[GIVEN DATA — start]

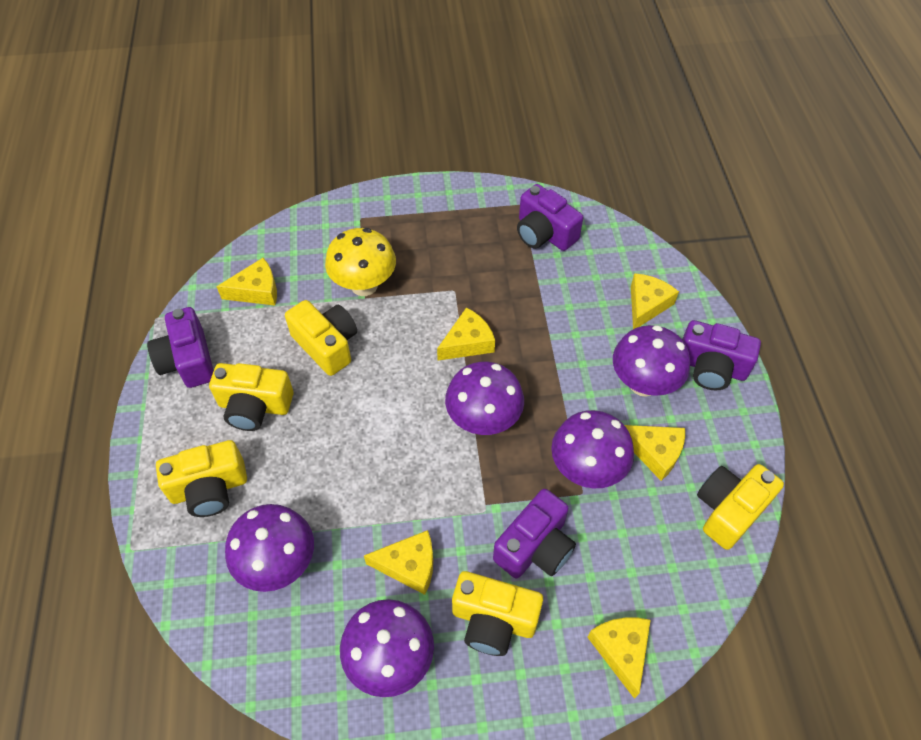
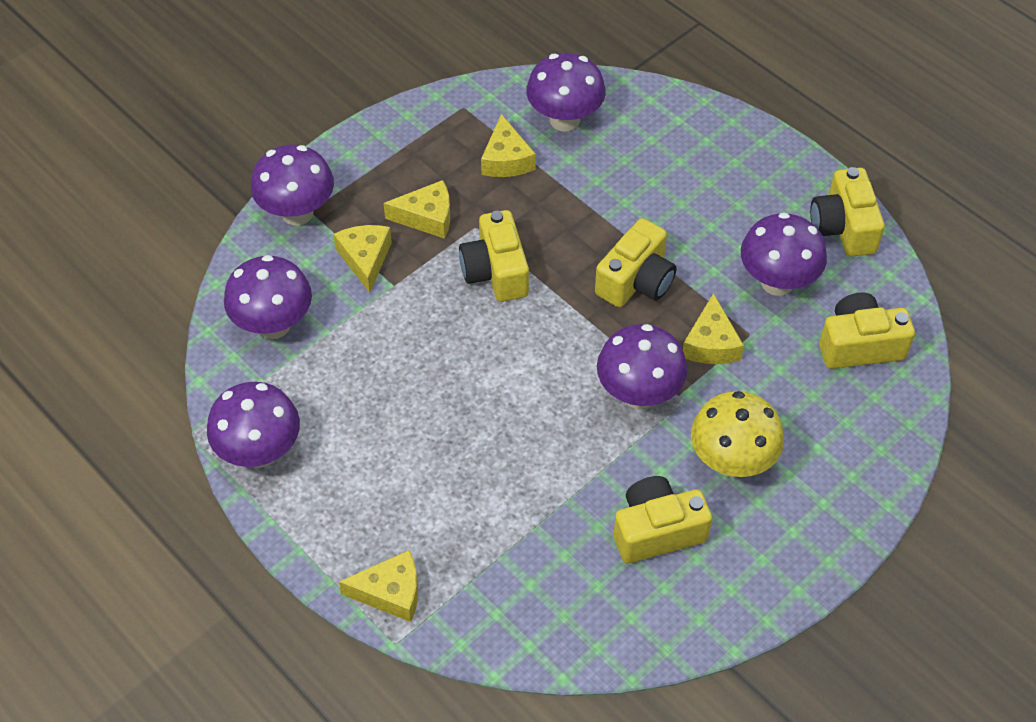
purple camera: 4 -> 0
purple mushroom: 5 -> 6
yellow cheese: 6 -> 5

[GIVEN DATA — finish]

— WORK TO COMPLETE —
Using the material above, set down every line exactly, but skip the pictures.

— EXPECTED ANSWER —
purple camera: 4 -> 0
purple mushroom: 5 -> 6
yellow cheese: 6 -> 5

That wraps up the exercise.